_WHAT YOU WILL DO_. Copy the stretch from the line containing "Extract the (X, Y)" through the line containing "43 (542, 229)" word for word.

### SUPPLIED DATA

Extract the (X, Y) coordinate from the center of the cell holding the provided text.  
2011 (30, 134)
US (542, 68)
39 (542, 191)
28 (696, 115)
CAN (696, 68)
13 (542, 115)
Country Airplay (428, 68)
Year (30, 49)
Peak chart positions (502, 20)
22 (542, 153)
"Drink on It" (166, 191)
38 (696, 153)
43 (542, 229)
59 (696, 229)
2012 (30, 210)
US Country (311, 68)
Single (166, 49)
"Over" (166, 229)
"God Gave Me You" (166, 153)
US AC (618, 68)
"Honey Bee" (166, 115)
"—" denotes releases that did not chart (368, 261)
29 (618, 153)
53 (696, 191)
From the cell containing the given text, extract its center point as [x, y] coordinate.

######
### SUPPLIED DATA

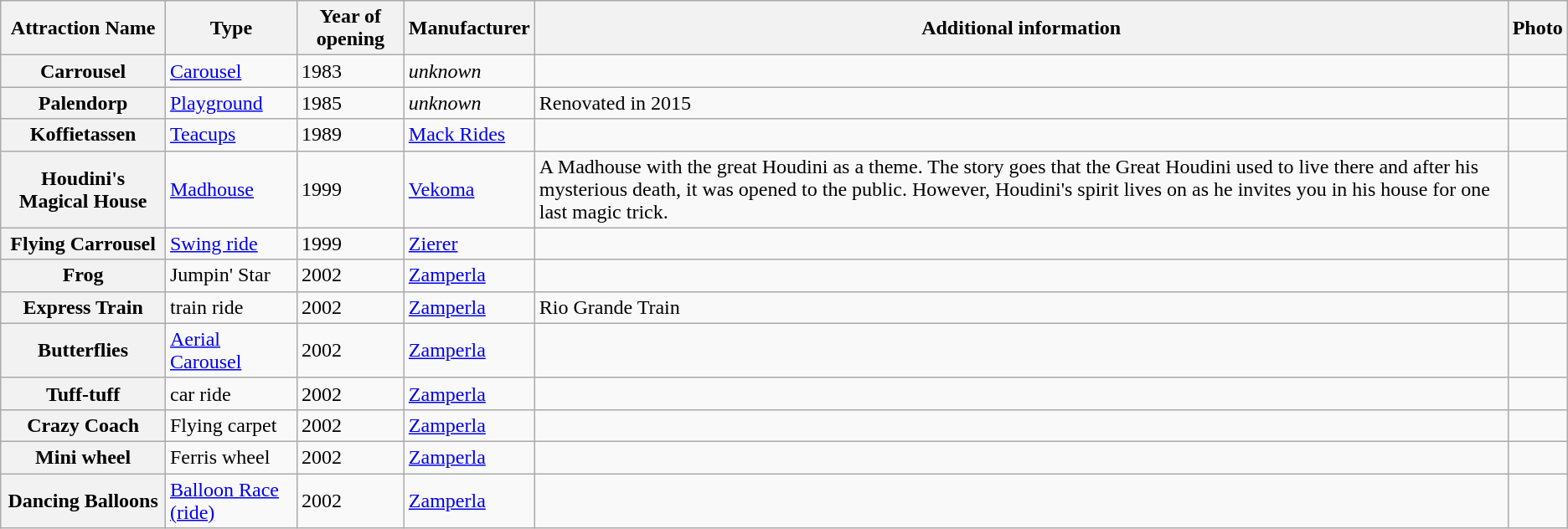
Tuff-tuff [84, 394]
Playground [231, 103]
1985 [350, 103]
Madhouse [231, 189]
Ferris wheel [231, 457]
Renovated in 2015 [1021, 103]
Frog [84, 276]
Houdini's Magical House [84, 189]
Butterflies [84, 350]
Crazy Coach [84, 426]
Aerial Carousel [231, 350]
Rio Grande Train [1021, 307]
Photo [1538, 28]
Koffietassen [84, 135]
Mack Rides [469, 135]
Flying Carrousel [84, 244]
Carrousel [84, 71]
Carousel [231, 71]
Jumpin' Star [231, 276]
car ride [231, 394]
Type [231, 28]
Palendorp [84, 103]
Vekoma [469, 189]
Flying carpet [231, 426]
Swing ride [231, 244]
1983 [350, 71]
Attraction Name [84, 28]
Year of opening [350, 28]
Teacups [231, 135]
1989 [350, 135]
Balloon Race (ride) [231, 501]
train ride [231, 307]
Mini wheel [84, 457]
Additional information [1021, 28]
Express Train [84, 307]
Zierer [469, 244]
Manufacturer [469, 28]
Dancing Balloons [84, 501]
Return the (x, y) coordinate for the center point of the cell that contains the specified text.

######
### SUPPLIED DATA

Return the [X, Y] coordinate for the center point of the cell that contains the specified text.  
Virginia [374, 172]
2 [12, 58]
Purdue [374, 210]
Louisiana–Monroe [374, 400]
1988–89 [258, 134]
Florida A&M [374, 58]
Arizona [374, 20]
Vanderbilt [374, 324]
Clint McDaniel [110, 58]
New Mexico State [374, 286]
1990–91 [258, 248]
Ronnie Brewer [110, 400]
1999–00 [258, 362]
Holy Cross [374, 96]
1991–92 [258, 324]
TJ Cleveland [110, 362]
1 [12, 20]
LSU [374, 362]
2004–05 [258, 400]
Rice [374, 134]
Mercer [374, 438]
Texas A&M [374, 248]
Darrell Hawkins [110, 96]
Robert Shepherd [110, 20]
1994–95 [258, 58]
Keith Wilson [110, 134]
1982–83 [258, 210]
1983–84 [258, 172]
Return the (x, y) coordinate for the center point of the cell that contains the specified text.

######

_TASK OUTPUT_.
Extract the (X, Y) coordinate from the center of the cell holding the provided text.  
2011 (30, 134)
US (542, 68)
39 (542, 191)
28 (696, 115)
CAN (696, 68)
13 (542, 115)
Country Airplay (428, 68)
Year (30, 49)
Peak chart positions (502, 20)
22 (542, 153)
"Drink on It" (166, 191)
38 (696, 153)
43 (542, 229)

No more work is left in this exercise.